## INSTRUCTIONS TO FOLLOW
From the data underneath, reproduce exactly the stretch that begins at the line with "green banana: 1 -> 3" and ends after the line with "white book: 2 -> 0".

## RECORD SET
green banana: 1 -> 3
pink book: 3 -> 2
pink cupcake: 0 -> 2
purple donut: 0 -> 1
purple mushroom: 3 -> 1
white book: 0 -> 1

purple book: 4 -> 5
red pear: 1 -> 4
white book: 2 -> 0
---
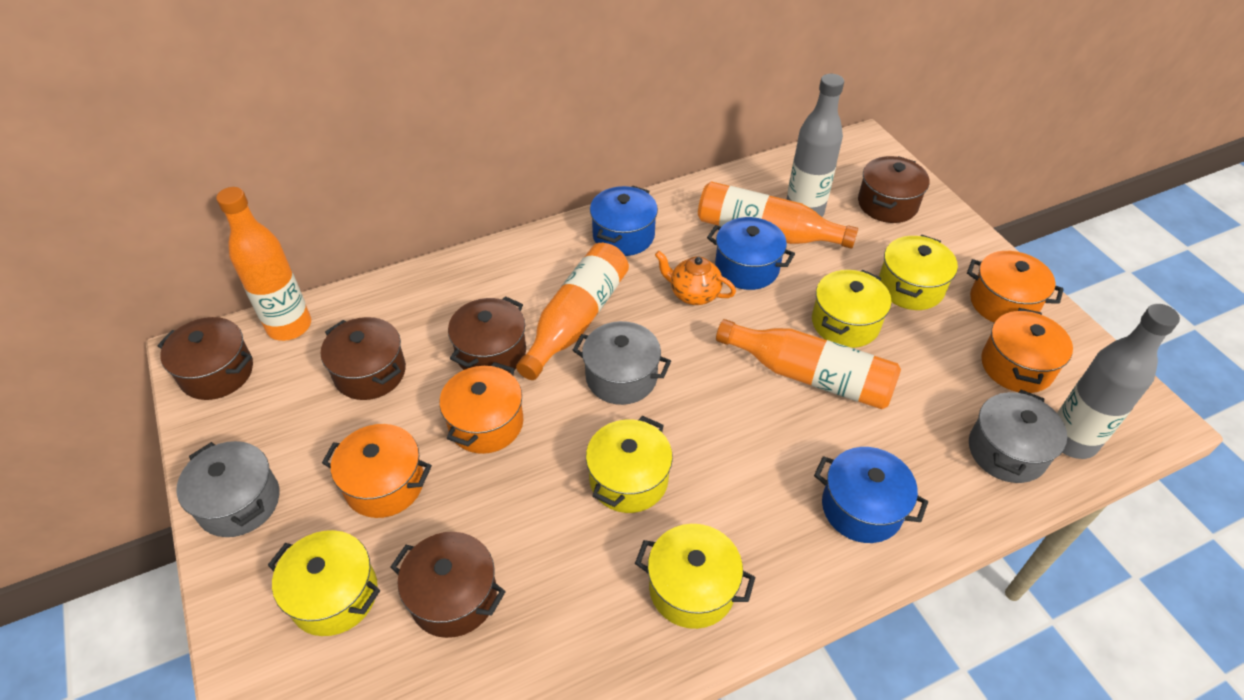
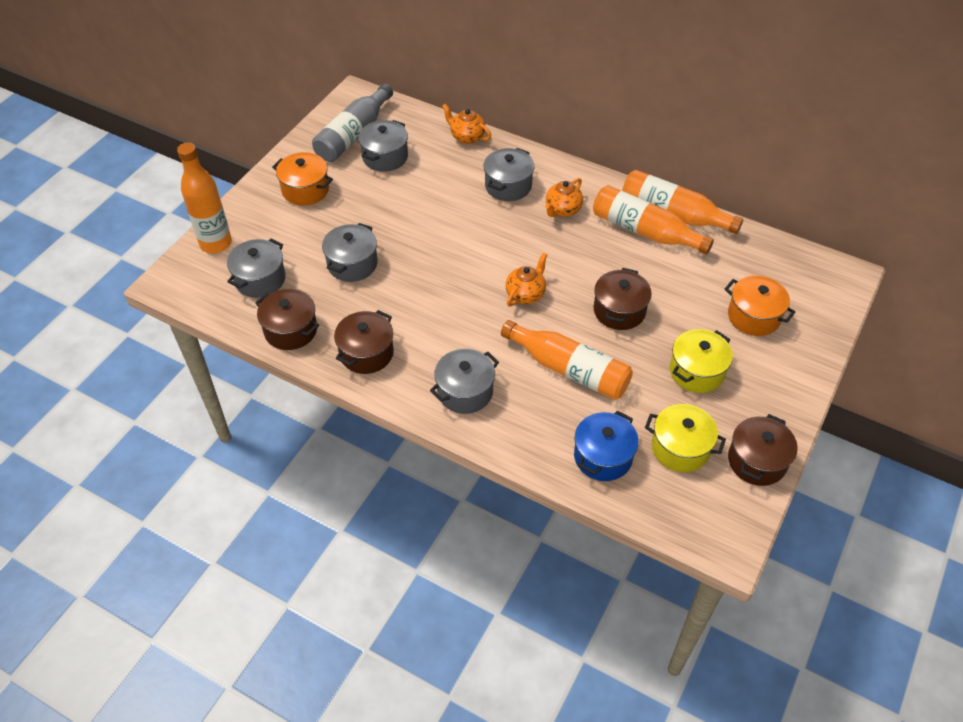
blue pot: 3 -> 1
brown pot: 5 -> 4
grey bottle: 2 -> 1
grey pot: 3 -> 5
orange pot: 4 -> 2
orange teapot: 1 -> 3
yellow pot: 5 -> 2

## EXERCISE OUTPUT
green banana: 1 -> 3
pink book: 3 -> 2
pink cupcake: 0 -> 2
purple donut: 0 -> 1
purple mushroom: 3 -> 1
white book: 0 -> 1

purple book: 4 -> 5
red pear: 1 -> 4
white book: 2 -> 0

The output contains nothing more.